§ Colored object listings
[Start of Attachment]

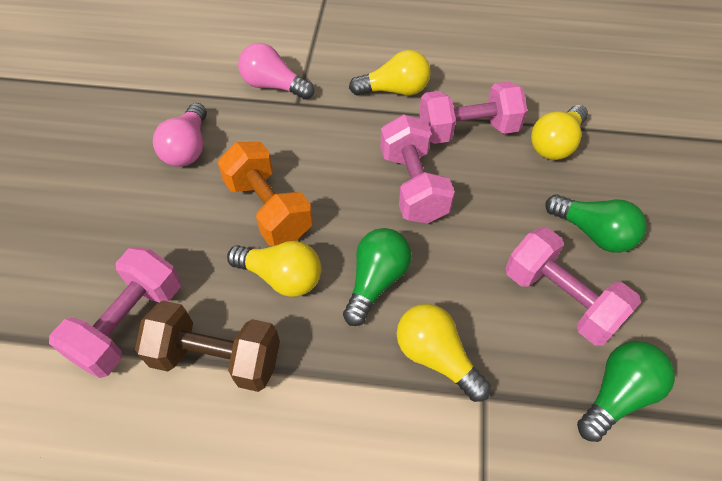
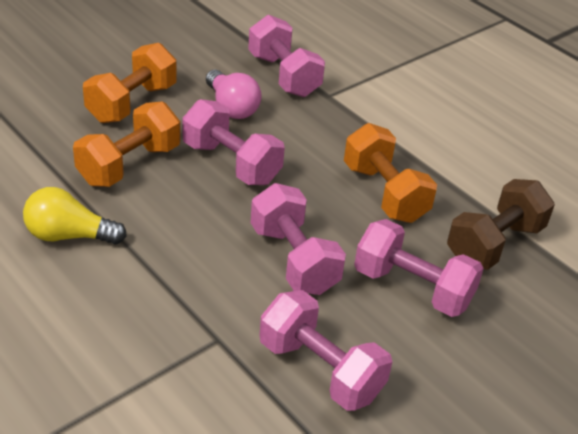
green light bulb: 3 -> 0
orange dumbbell: 1 -> 3
pink dumbbell: 4 -> 5
pink light bulb: 2 -> 1
yellow light bulb: 4 -> 1

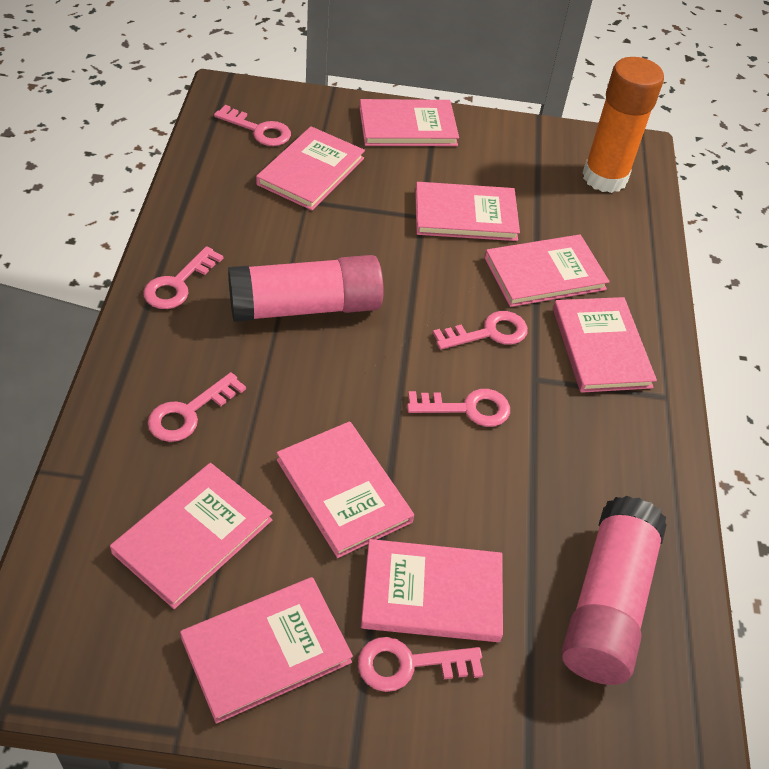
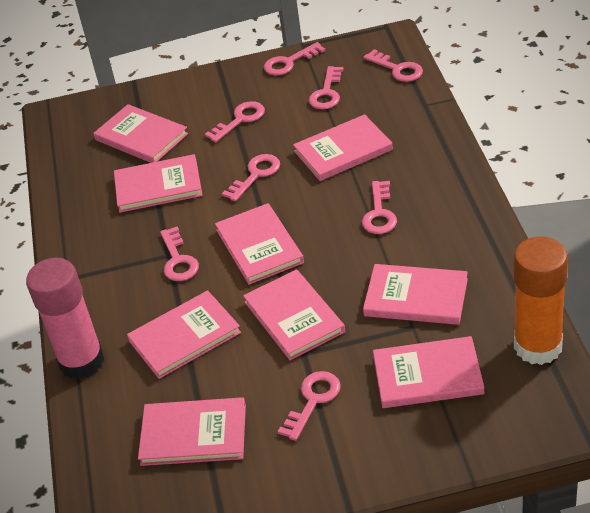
pink glue stick: 2 -> 1
pink key: 6 -> 8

[End of Attachment]

§ Goal of the exercise
Across the entries above, find the lines with the string "pink" and copy them.

§ Reply
pink dumbbell: 4 -> 5
pink light bulb: 2 -> 1
pink glue stick: 2 -> 1
pink key: 6 -> 8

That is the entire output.